- [What you need to do]: Once the line holding "U1 pin in+: none -> SRC" appears, repeat it and each line after it to the end of the data, exactly and with nothing else; pictures stay out.

- [Listed entries]:
──────────────────────────────

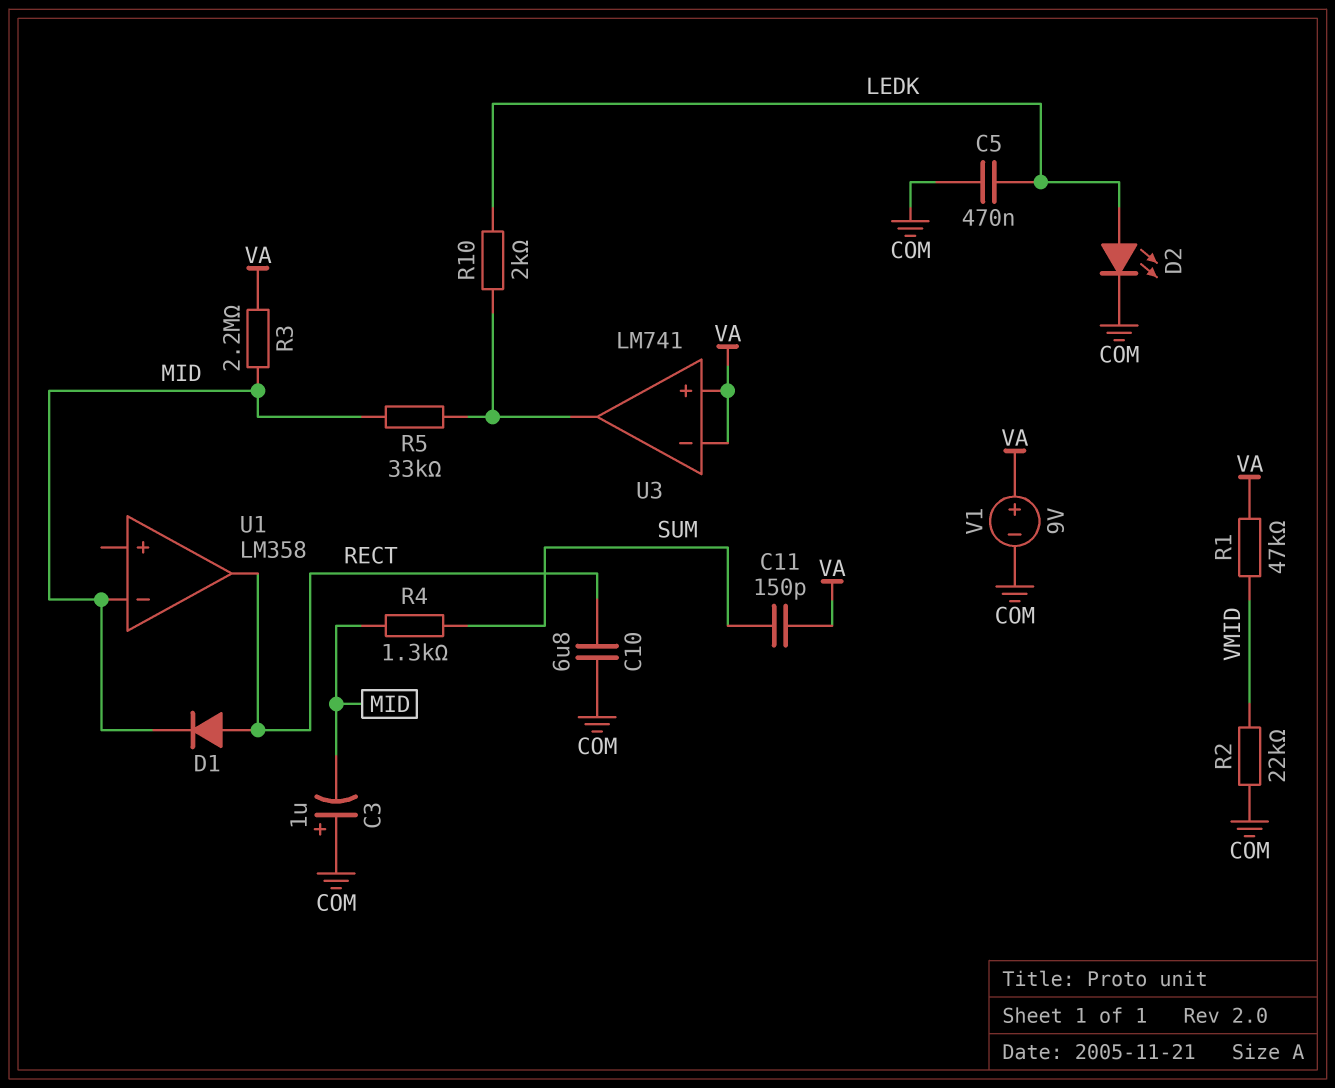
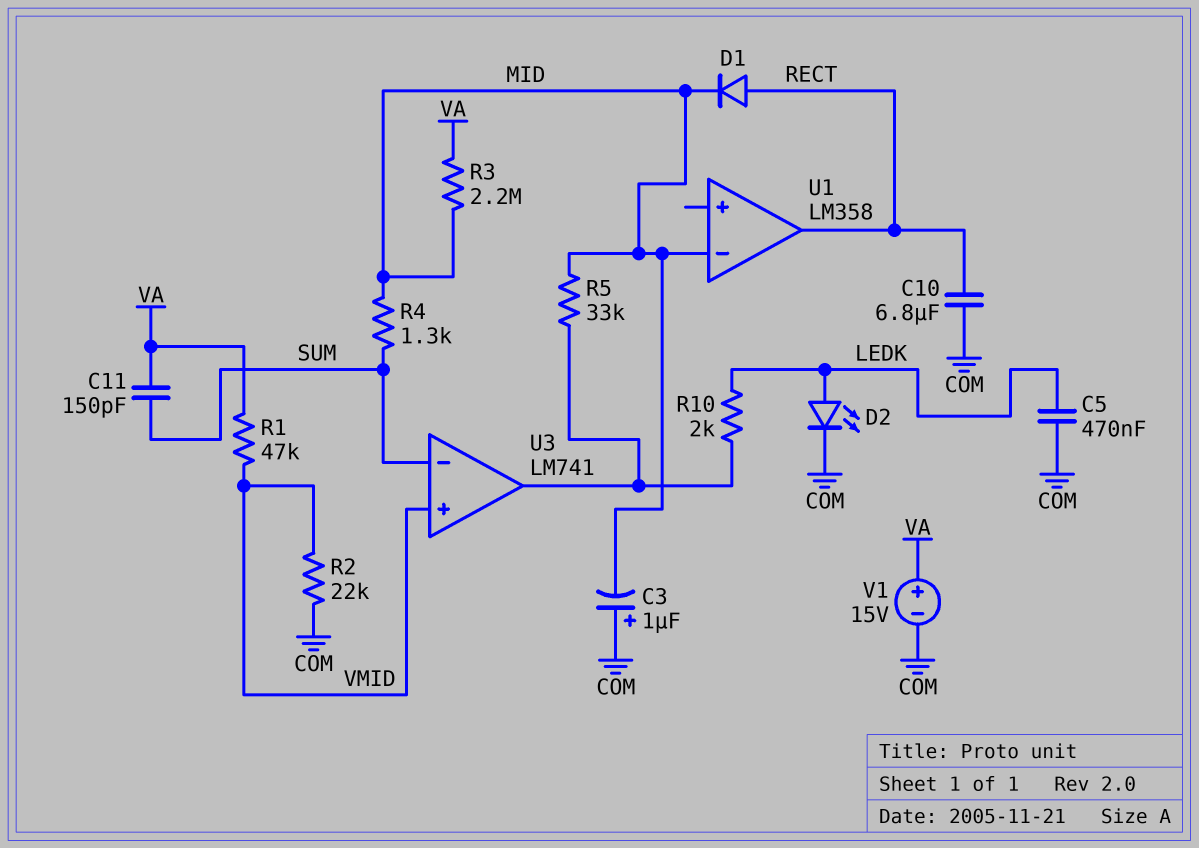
U3 pin in+: VA -> VMID
U3 pin in-: VA -> SUM
V1: 9V (plus VA, minus COM) -> 15V (plus VA, minus COM)

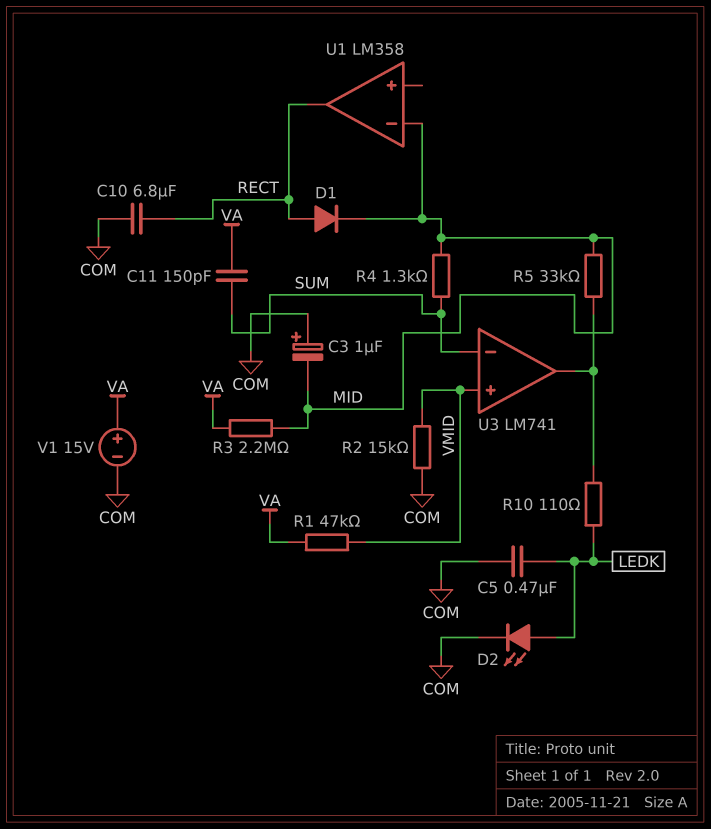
R2: 22k (COM, VMID) -> 15k (COM, VMID)
R10: 2k (LEDK, U3/out) -> 110 (LEDK, U3/out)

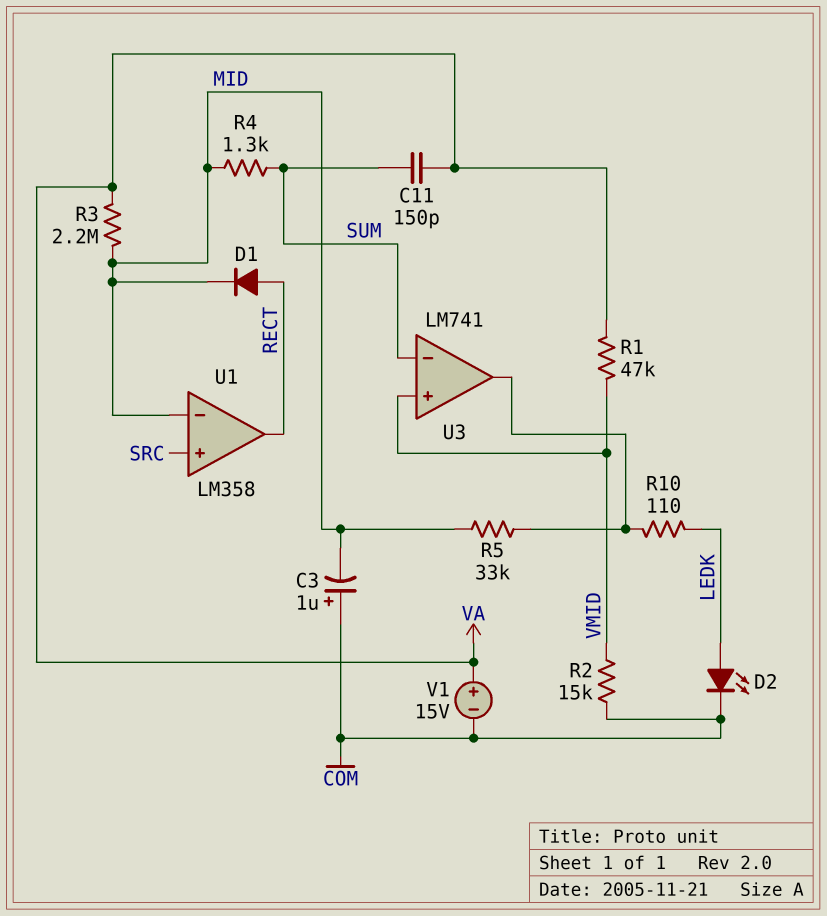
C5: 470nF (COM, LEDK) -> none
C10: 6.8uF (COM, RECT) -> none
U1 pin in+: none -> SRC

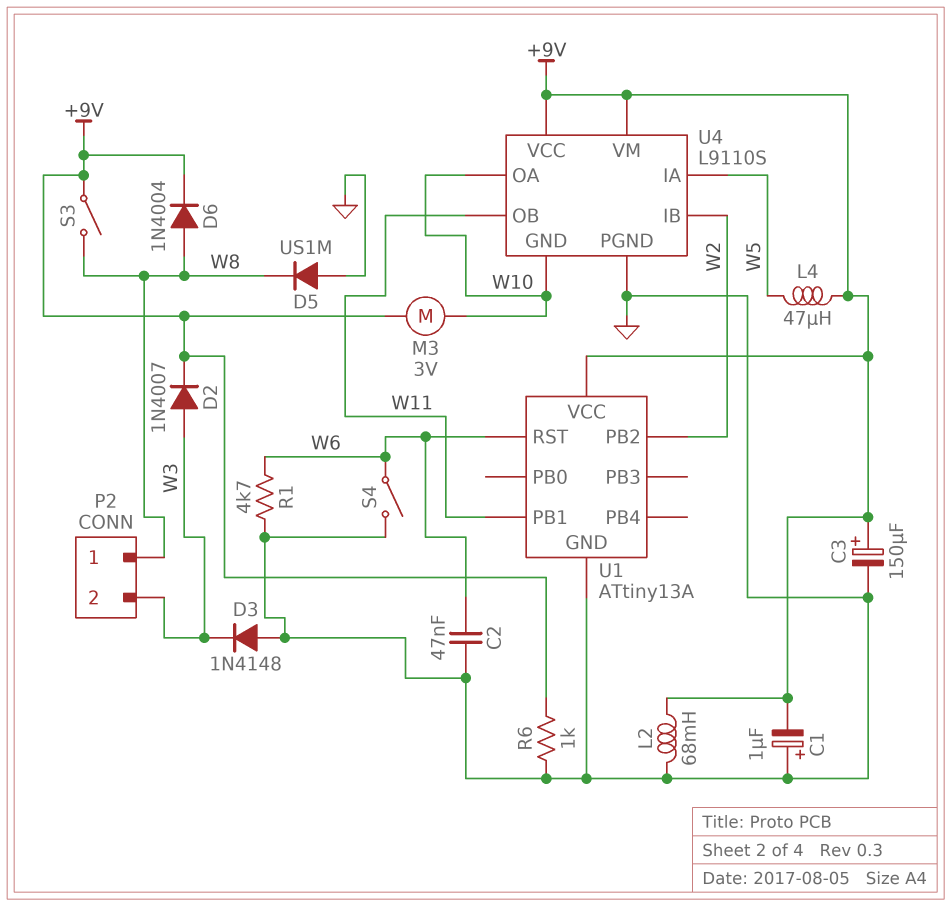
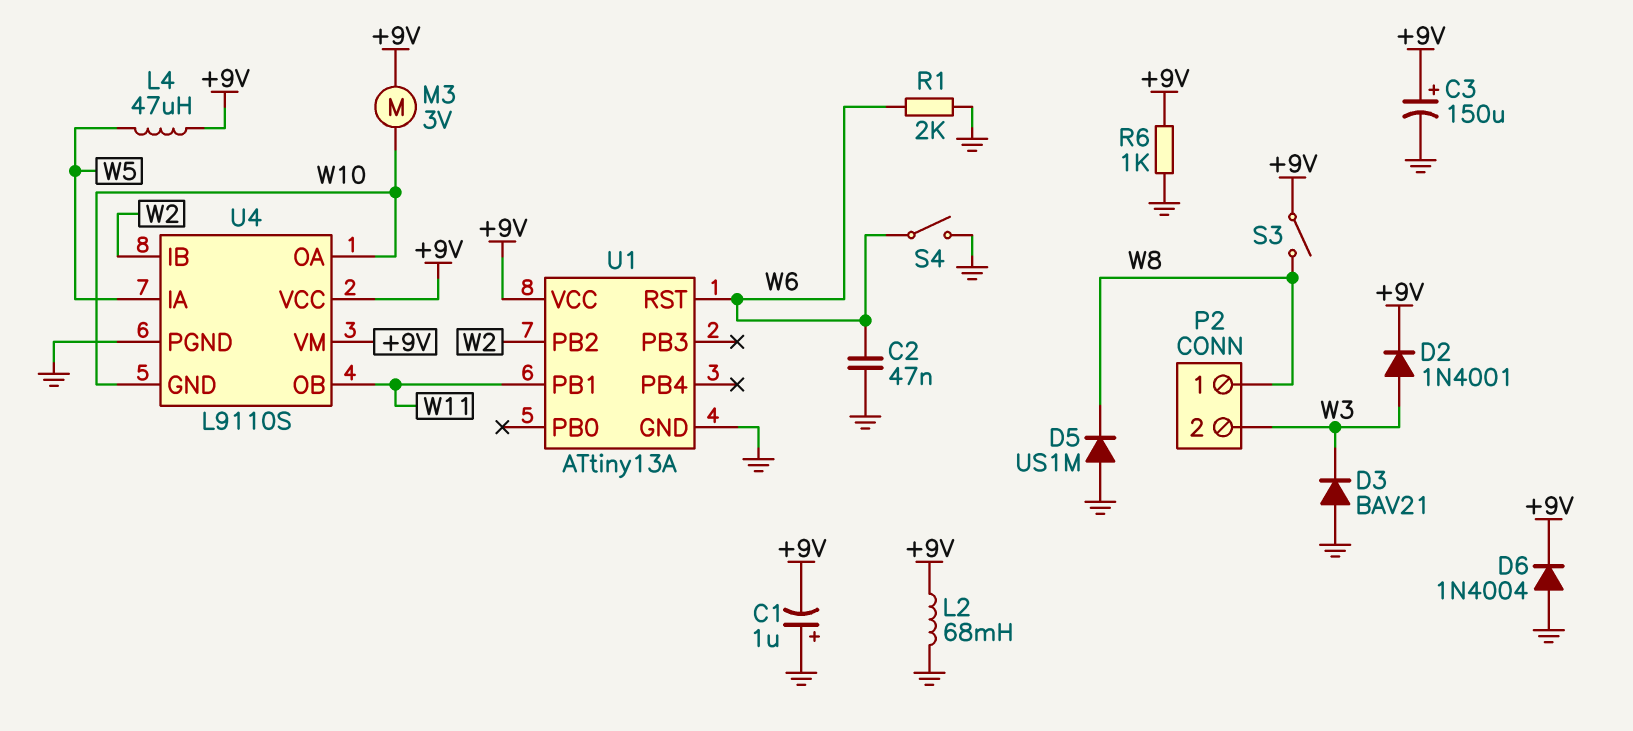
D2: diode 1N4007 (A W3, K +9V) -> diode 1N4001 (A W3, K +9V)
D3: diode 1N4148 (A GND, K W3) -> diode BAV21 (A GND, K W3)
D6: diode 1N4004 (A W8, K +9V) -> diode 1N4004 (A GND, K +9V)
R1: 4.7k (GND, W6) -> 2k (GND, W6)

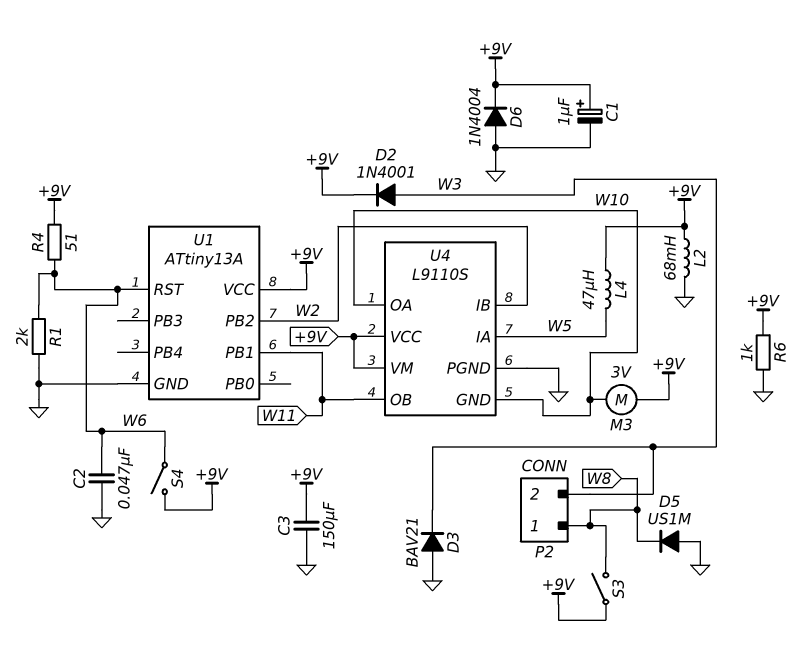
C1: 1uF (plus GND, minus +9V) -> 1uF (plus +9V, minus GND)
C3: 150uF (plus +9V, minus GND) -> 150uF (+9V, GND)
R4: none -> 51 (+9V, W6)
S4: switch (GND, W6) -> switch (+9V, W6)

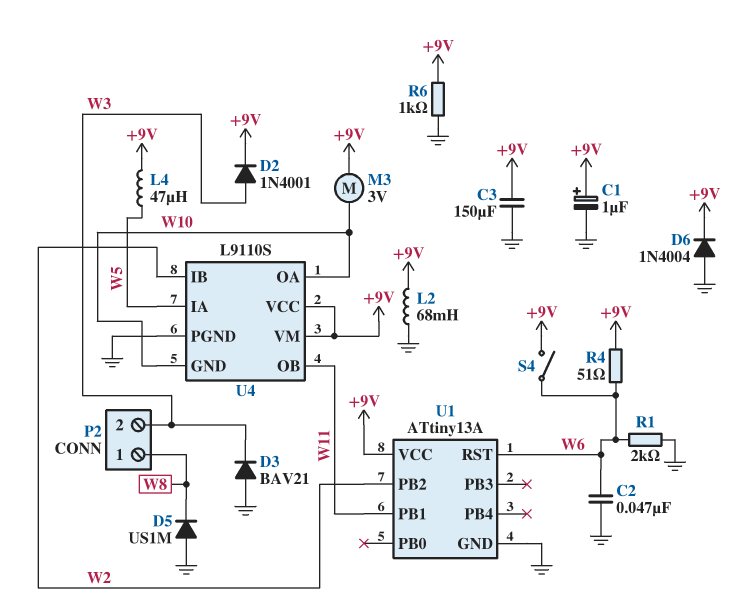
S3: switch (+9V, W8) -> none

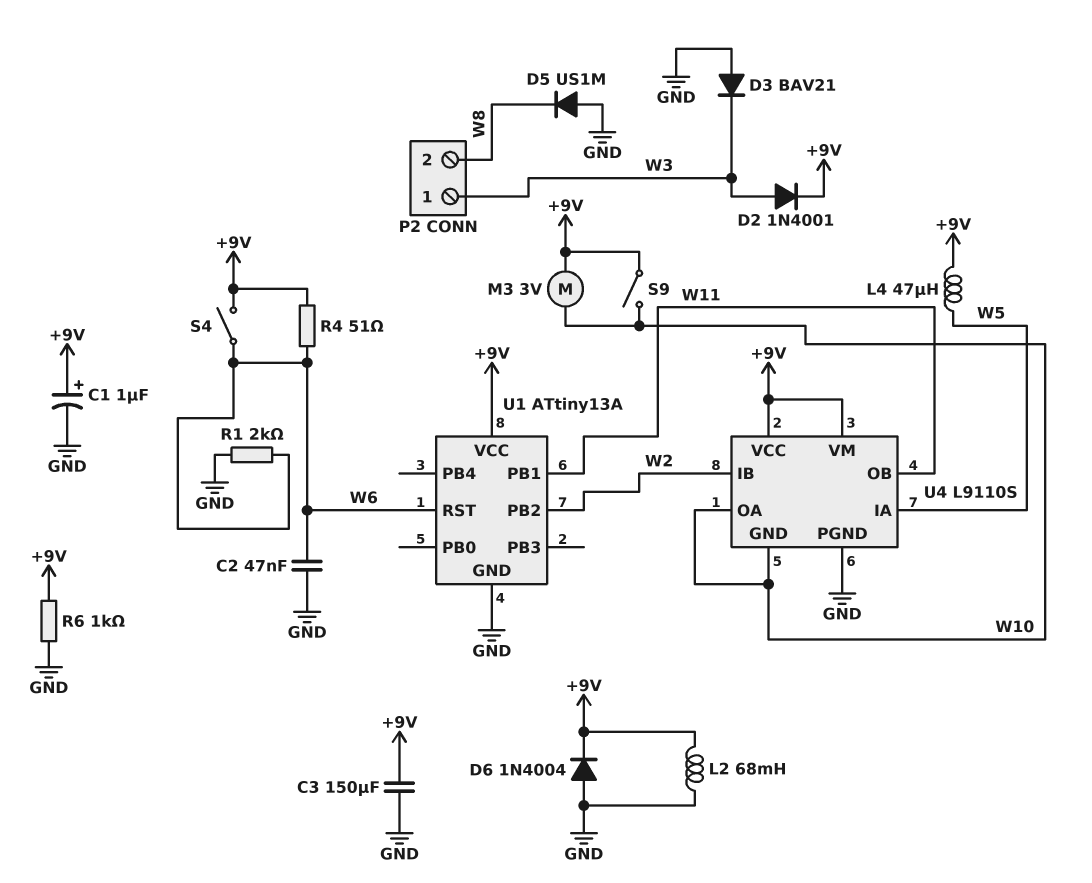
P2 pin 1: W8 -> W3
P2 pin 2: W3 -> W8
S9: none -> switch (+9V, W10)

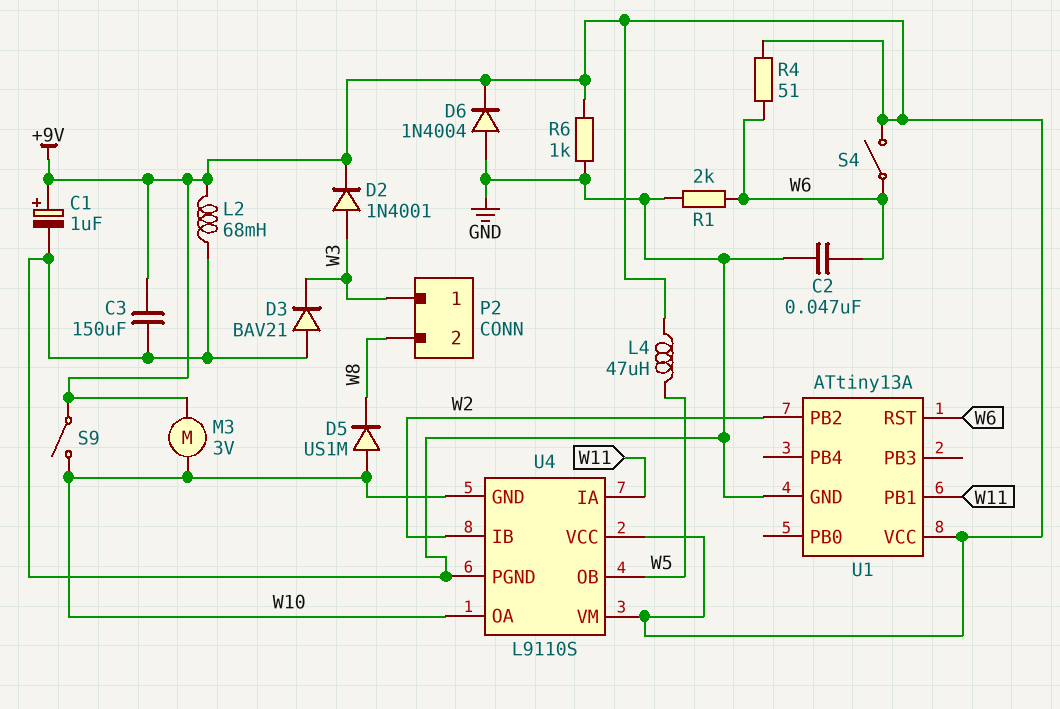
D5: diode US1M (A GND, K W8) -> diode US1M (A W10, K W8)
U4 pin IA: W5 -> W11
U4 pin OB: W11 -> W5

──────────────────────────────

- [Result for this exercise]:
U1 pin in+: none -> SRC

D2: diode 1N4007 (A W3, K +9V) -> diode 1N4001 (A W3, K +9V)
D3: diode 1N4148 (A GND, K W3) -> diode BAV21 (A GND, K W3)
D6: diode 1N4004 (A W8, K +9V) -> diode 1N4004 (A GND, K +9V)
R1: 4.7k (GND, W6) -> 2k (GND, W6)

C1: 1uF (plus GND, minus +9V) -> 1uF (plus +9V, minus GND)
C3: 150uF (plus +9V, minus GND) -> 150uF (+9V, GND)
R4: none -> 51 (+9V, W6)
S4: switch (GND, W6) -> switch (+9V, W6)

S3: switch (+9V, W8) -> none

P2 pin 1: W8 -> W3
P2 pin 2: W3 -> W8
S9: none -> switch (+9V, W10)

D5: diode US1M (A GND, K W8) -> diode US1M (A W10, K W8)
U4 pin IA: W5 -> W11
U4 pin OB: W11 -> W5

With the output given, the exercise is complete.